**What is expected:** In the entries below, find the line with "C103: 330nF (5V, GND) -> 330nF (GND, VIN)" and print exactly every line from there up to and including the line with "J4 pin 1: MIC -> MID", with no other lines.

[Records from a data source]
┄┄┄┄┄┄┄┄┄┄
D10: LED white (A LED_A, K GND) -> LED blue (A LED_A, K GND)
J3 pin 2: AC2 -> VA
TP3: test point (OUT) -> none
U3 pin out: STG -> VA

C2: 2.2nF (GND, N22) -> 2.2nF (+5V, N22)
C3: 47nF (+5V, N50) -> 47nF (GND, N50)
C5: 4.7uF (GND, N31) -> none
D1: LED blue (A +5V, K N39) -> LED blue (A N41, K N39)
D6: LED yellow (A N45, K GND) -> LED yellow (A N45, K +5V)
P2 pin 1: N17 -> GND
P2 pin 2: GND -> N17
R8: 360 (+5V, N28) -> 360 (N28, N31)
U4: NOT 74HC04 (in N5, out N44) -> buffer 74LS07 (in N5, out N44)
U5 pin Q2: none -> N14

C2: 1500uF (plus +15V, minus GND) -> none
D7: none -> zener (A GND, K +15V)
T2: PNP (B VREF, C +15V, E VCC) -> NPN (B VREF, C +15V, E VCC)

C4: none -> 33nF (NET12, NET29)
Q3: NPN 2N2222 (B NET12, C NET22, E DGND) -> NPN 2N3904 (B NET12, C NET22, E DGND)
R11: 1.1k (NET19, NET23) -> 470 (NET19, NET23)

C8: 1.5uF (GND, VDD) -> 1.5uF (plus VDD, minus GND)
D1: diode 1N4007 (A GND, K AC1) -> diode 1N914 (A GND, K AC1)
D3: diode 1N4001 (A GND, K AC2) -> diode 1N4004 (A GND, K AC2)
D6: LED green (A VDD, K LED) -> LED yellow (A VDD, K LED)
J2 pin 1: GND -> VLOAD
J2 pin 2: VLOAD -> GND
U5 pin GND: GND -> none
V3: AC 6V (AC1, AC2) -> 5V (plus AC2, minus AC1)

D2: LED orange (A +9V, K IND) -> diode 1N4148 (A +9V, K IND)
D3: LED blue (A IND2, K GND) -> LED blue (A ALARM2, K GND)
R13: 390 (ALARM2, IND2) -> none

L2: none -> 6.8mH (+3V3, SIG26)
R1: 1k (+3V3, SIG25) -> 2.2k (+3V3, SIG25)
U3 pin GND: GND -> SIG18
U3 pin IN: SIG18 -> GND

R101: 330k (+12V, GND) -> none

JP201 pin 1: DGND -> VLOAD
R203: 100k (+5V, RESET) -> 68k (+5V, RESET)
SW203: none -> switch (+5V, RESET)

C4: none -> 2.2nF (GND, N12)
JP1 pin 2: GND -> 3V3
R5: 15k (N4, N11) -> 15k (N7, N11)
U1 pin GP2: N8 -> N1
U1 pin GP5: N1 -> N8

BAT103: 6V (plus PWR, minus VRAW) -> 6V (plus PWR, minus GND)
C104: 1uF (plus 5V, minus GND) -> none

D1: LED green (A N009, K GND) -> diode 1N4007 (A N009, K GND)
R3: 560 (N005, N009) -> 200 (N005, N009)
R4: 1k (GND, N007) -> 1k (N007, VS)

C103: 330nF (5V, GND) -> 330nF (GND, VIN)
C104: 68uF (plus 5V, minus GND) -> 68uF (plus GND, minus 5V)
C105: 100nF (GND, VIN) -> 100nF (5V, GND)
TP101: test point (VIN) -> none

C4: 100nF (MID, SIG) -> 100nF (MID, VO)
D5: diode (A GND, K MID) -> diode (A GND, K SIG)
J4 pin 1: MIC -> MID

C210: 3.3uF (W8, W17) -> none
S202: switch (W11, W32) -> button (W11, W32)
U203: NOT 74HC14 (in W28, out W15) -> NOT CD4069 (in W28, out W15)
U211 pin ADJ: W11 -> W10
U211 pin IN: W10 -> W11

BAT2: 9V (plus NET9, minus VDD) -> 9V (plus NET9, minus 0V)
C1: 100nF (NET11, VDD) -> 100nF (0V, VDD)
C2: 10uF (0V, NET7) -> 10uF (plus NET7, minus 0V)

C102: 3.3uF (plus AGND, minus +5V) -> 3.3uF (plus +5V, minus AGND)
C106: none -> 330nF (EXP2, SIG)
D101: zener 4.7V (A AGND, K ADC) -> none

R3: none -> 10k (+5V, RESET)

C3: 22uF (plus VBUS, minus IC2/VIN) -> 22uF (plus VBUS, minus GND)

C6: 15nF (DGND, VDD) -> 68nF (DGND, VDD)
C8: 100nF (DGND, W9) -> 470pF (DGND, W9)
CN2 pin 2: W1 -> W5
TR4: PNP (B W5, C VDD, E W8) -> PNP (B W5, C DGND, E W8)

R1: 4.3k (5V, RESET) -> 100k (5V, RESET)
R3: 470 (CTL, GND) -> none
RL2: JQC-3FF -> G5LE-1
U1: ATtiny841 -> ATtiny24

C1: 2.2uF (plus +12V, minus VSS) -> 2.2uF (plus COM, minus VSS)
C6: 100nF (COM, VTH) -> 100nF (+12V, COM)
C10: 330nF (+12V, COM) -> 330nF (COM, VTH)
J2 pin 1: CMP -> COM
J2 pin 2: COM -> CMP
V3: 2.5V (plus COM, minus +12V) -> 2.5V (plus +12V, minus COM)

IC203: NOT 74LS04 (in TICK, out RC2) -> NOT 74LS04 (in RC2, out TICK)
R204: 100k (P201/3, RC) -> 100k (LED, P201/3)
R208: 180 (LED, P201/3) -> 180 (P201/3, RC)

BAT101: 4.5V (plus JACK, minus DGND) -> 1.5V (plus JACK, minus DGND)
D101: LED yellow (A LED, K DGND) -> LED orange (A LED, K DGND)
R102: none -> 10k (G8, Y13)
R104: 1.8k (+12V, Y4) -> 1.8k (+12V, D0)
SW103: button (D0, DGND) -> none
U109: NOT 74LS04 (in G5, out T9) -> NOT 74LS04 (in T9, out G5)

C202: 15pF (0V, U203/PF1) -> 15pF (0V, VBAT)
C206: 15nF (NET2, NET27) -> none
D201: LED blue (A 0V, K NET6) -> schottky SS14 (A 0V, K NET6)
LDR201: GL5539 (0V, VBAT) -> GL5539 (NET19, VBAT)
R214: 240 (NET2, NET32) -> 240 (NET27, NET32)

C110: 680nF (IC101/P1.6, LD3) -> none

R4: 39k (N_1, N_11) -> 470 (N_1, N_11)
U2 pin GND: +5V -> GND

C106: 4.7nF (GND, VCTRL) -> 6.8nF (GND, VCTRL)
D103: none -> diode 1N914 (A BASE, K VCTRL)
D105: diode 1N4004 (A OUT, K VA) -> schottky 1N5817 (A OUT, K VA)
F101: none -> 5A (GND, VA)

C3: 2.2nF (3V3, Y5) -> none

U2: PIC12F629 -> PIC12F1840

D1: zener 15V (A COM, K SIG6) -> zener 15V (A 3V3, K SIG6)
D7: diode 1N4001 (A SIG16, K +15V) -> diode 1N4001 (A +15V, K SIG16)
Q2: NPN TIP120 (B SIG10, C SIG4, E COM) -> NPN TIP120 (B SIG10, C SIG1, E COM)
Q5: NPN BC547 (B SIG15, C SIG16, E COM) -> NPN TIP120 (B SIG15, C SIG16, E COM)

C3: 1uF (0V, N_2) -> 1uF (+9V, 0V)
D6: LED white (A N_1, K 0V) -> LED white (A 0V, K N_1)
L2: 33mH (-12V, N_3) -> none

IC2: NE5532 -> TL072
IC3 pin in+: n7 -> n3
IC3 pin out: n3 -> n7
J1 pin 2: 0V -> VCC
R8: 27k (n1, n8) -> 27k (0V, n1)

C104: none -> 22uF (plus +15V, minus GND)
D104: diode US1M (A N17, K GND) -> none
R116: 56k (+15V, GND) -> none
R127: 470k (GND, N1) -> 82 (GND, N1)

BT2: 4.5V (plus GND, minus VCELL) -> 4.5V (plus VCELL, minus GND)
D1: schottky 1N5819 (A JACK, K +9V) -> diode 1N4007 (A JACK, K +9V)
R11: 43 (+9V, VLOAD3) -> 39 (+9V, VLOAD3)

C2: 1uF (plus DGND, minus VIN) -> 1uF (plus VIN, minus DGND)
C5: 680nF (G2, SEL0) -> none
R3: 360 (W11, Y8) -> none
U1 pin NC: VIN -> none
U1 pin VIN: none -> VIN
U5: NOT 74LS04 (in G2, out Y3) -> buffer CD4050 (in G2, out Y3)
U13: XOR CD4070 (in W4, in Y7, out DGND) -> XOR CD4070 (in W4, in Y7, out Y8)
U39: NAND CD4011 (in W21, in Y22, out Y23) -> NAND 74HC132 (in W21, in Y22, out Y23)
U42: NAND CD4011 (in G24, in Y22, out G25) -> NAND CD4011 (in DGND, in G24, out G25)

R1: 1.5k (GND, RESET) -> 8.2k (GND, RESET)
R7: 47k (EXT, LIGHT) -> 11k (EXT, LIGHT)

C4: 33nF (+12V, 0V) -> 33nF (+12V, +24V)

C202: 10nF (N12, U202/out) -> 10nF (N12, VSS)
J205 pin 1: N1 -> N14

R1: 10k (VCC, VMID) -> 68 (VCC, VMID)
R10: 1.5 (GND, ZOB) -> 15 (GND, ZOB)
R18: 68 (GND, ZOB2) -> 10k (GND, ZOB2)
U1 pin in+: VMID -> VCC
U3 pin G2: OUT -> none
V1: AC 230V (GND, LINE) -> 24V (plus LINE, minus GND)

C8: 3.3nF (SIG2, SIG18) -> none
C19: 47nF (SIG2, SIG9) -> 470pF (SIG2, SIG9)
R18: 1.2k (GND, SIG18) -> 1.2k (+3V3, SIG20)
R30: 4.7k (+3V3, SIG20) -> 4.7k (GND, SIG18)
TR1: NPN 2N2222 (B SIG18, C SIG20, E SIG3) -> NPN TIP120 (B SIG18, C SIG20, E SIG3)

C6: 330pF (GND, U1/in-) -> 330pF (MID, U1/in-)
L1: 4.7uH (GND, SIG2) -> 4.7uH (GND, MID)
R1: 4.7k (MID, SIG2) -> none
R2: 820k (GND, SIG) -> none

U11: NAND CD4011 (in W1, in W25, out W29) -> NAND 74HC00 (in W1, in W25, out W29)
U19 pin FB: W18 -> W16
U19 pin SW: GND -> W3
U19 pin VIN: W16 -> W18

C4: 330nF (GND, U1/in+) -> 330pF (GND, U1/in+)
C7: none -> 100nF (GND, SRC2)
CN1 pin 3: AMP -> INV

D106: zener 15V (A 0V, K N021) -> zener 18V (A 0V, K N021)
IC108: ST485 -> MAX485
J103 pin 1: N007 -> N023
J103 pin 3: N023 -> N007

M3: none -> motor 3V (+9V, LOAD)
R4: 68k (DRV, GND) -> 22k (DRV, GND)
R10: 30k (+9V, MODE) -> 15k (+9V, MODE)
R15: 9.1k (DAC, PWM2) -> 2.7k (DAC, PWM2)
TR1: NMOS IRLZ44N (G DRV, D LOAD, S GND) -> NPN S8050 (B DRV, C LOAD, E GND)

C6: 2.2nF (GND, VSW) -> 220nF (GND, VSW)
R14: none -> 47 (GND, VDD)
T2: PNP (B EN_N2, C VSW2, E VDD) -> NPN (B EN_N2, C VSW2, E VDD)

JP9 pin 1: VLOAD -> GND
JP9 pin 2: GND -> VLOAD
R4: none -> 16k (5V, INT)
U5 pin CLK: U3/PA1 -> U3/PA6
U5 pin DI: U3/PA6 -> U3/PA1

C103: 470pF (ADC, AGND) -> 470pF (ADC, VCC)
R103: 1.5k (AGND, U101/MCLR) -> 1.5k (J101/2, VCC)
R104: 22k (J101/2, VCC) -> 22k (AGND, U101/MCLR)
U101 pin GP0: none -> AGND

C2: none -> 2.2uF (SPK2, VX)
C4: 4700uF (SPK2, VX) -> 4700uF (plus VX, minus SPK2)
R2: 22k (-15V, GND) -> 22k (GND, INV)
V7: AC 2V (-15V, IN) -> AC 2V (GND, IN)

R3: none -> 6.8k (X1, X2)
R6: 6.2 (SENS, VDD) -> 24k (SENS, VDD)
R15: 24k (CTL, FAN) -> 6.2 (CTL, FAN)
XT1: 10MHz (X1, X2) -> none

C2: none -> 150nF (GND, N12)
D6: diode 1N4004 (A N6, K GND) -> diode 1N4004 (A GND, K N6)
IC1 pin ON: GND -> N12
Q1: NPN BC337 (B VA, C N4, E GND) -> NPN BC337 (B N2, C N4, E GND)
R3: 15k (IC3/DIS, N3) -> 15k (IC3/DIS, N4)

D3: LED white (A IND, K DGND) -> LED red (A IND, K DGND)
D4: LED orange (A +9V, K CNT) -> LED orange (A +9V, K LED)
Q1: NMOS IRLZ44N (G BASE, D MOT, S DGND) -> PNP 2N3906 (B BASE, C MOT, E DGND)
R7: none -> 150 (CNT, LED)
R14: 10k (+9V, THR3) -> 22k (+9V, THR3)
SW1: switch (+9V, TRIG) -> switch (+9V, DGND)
┄┄┄┄┄┄┄┄┄┄
**Solution to this problem:**
C103: 330nF (5V, GND) -> 330nF (GND, VIN)
C104: 68uF (plus 5V, minus GND) -> 68uF (plus GND, minus 5V)
C105: 100nF (GND, VIN) -> 100nF (5V, GND)
TP101: test point (VIN) -> none

C4: 100nF (MID, SIG) -> 100nF (MID, VO)
D5: diode (A GND, K MID) -> diode (A GND, K SIG)
J4 pin 1: MIC -> MID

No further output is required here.